◆ Raw data ◆
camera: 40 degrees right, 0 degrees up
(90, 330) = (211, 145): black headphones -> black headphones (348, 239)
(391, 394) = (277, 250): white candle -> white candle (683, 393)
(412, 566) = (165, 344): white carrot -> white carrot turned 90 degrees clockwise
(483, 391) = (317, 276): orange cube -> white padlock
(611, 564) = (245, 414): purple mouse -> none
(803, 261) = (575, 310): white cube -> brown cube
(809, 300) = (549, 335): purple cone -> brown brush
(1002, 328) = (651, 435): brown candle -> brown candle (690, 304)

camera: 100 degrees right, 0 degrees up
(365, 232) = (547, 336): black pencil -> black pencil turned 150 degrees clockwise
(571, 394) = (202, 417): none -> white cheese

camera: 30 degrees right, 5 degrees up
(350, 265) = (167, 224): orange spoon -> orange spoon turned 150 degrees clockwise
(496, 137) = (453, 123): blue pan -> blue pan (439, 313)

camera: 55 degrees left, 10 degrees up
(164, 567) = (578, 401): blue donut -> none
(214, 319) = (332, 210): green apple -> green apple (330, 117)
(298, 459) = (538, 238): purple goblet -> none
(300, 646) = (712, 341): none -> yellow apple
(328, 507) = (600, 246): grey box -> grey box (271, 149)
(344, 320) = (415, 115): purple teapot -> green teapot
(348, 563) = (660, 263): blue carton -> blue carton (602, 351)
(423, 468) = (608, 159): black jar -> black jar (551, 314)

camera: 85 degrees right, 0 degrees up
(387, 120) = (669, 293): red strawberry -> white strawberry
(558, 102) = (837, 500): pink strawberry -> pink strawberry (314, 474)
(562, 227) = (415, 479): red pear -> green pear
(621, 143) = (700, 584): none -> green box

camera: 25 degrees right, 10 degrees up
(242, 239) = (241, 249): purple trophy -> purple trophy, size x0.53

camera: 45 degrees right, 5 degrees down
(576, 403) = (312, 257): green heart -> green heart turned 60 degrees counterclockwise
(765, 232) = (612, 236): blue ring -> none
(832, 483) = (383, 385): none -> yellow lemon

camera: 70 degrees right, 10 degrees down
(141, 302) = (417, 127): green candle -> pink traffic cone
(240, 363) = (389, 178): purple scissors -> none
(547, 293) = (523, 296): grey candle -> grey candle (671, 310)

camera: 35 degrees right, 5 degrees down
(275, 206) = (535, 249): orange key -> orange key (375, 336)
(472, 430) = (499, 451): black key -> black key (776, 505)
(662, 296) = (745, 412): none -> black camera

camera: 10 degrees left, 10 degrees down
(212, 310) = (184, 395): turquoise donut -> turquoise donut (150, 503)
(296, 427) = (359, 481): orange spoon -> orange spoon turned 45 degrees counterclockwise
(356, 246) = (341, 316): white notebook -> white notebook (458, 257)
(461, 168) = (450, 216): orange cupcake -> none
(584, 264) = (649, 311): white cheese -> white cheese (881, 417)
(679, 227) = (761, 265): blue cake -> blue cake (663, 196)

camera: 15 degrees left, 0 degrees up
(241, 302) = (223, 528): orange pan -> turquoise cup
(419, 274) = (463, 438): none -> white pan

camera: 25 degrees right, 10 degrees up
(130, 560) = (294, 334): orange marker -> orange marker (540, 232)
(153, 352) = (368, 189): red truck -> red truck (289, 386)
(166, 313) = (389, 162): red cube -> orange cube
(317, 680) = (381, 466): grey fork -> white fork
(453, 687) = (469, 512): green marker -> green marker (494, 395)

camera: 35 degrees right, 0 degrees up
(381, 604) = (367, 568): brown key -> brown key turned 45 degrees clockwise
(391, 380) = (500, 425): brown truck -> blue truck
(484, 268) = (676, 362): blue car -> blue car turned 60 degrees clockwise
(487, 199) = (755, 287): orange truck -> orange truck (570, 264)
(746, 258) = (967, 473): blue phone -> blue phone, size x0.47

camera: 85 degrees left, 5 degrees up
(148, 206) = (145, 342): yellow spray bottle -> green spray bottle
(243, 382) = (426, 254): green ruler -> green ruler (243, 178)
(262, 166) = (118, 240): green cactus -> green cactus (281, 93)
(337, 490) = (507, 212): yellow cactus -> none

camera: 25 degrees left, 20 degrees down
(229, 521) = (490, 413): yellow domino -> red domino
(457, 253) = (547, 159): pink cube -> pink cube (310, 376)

◆ Your objective ◆
The job is to copy each line from the material above that holds the word "brown".

◆ Solution for this exercise ◆
(803, 261) = (575, 310): white cube -> brown cube
(809, 300) = (549, 335): purple cone -> brown brush
(1002, 328) = (651, 435): brown candle -> brown candle (690, 304)
(381, 604) = (367, 568): brown key -> brown key turned 45 degrees clockwise
(391, 380) = (500, 425): brown truck -> blue truck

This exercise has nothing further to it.